(STORED DATA)
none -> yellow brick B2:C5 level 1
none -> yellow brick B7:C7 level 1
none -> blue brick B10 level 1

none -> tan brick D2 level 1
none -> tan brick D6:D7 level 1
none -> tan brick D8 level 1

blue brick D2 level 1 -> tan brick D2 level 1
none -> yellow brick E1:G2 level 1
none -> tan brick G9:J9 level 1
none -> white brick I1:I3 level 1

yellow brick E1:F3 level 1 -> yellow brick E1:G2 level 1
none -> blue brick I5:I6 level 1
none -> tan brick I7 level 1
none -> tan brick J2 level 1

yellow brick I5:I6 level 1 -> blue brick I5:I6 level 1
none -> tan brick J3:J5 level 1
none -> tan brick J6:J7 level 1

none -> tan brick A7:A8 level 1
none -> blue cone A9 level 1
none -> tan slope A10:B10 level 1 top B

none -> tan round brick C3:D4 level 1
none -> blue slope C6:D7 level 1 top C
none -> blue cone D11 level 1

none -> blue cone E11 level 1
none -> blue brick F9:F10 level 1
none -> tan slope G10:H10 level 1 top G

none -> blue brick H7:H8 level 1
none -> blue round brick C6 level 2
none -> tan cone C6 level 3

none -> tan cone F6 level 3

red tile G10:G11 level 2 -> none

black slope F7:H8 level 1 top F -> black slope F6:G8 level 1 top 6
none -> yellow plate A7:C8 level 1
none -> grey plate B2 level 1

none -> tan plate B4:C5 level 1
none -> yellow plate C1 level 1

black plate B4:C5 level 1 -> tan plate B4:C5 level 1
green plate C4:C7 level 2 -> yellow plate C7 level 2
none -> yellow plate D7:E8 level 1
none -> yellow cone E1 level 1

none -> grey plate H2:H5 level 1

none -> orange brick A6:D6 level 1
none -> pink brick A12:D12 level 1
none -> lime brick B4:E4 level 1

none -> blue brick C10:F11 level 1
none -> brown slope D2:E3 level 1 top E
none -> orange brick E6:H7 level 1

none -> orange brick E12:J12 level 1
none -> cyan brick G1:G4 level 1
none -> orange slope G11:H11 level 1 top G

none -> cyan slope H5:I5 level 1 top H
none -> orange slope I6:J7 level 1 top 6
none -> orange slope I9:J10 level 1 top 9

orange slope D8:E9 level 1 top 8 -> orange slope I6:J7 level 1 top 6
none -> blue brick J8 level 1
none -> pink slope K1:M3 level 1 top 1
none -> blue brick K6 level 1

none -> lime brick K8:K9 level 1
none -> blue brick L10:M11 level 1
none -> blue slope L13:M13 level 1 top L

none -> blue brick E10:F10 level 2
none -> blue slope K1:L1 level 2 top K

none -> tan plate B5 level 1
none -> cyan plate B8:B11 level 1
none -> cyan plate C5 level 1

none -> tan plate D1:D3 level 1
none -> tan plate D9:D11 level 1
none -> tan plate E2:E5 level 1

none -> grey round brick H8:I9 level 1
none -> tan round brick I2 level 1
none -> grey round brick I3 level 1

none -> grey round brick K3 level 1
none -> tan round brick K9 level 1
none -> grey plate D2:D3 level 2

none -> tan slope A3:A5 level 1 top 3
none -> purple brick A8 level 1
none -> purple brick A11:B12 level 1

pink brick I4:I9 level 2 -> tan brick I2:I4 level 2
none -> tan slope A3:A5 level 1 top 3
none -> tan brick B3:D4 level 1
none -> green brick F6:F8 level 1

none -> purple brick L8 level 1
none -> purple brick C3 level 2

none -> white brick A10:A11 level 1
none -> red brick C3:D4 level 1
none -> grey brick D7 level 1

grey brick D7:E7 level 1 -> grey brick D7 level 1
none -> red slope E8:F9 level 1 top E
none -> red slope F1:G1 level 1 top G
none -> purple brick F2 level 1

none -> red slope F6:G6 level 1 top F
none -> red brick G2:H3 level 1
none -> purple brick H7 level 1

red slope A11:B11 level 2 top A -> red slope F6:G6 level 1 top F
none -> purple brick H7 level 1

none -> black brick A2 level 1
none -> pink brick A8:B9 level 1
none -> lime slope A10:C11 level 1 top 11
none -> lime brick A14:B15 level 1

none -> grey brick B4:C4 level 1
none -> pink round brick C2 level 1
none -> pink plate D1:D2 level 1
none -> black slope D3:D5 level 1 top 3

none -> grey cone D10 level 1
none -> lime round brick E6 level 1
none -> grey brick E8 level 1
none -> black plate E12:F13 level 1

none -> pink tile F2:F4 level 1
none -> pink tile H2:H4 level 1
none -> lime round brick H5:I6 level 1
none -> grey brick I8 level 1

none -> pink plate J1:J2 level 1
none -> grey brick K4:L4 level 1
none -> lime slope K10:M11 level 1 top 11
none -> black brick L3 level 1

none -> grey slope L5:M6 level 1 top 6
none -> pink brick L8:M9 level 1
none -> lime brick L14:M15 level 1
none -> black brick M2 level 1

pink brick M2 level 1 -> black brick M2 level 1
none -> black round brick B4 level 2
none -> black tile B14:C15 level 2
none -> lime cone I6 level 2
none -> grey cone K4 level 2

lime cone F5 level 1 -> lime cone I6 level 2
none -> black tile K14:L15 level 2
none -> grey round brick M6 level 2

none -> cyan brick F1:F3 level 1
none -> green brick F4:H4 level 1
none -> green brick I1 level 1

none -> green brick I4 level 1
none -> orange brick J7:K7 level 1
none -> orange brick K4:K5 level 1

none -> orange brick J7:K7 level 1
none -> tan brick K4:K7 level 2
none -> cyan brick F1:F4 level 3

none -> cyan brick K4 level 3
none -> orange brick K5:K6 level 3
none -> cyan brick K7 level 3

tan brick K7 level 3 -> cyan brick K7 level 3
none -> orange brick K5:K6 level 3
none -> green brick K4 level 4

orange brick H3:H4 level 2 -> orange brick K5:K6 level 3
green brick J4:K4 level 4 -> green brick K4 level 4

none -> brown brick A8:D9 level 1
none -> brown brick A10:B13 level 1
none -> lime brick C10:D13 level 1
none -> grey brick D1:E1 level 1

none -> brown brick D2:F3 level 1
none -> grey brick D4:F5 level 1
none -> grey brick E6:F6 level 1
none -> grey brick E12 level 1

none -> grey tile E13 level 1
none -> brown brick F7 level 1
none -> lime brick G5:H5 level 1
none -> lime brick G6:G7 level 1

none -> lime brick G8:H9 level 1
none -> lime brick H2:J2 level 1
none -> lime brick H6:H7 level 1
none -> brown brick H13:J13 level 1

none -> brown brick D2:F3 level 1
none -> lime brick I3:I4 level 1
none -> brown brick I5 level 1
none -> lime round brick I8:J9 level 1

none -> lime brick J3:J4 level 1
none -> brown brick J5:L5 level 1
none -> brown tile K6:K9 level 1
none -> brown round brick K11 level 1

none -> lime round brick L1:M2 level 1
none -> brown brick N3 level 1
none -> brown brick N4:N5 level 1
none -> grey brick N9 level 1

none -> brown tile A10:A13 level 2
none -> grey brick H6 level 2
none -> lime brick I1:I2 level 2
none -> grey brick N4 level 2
(End STORED DATA)
What you give back should be the lines from the one with "none -> cyan brick K7 level 3" to the end of the data, copied exactly, both ends included.

== OUTPUT FOR THIS EXERCISE ==
none -> cyan brick K7 level 3

tan brick K7 level 3 -> cyan brick K7 level 3
none -> orange brick K5:K6 level 3
none -> green brick K4 level 4

orange brick H3:H4 level 2 -> orange brick K5:K6 level 3
green brick J4:K4 level 4 -> green brick K4 level 4

none -> brown brick A8:D9 level 1
none -> brown brick A10:B13 level 1
none -> lime brick C10:D13 level 1
none -> grey brick D1:E1 level 1

none -> brown brick D2:F3 level 1
none -> grey brick D4:F5 level 1
none -> grey brick E6:F6 level 1
none -> grey brick E12 level 1

none -> grey tile E13 level 1
none -> brown brick F7 level 1
none -> lime brick G5:H5 level 1
none -> lime brick G6:G7 level 1

none -> lime brick G8:H9 level 1
none -> lime brick H2:J2 level 1
none -> lime brick H6:H7 level 1
none -> brown brick H13:J13 level 1

none -> brown brick D2:F3 level 1
none -> lime brick I3:I4 level 1
none -> brown brick I5 level 1
none -> lime round brick I8:J9 level 1

none -> lime brick J3:J4 level 1
none -> brown brick J5:L5 level 1
none -> brown tile K6:K9 level 1
none -> brown round brick K11 level 1

none -> lime round brick L1:M2 level 1
none -> brown brick N3 level 1
none -> brown brick N4:N5 level 1
none -> grey brick N9 level 1

none -> brown tile A10:A13 level 2
none -> grey brick H6 level 2
none -> lime brick I1:I2 level 2
none -> grey brick N4 level 2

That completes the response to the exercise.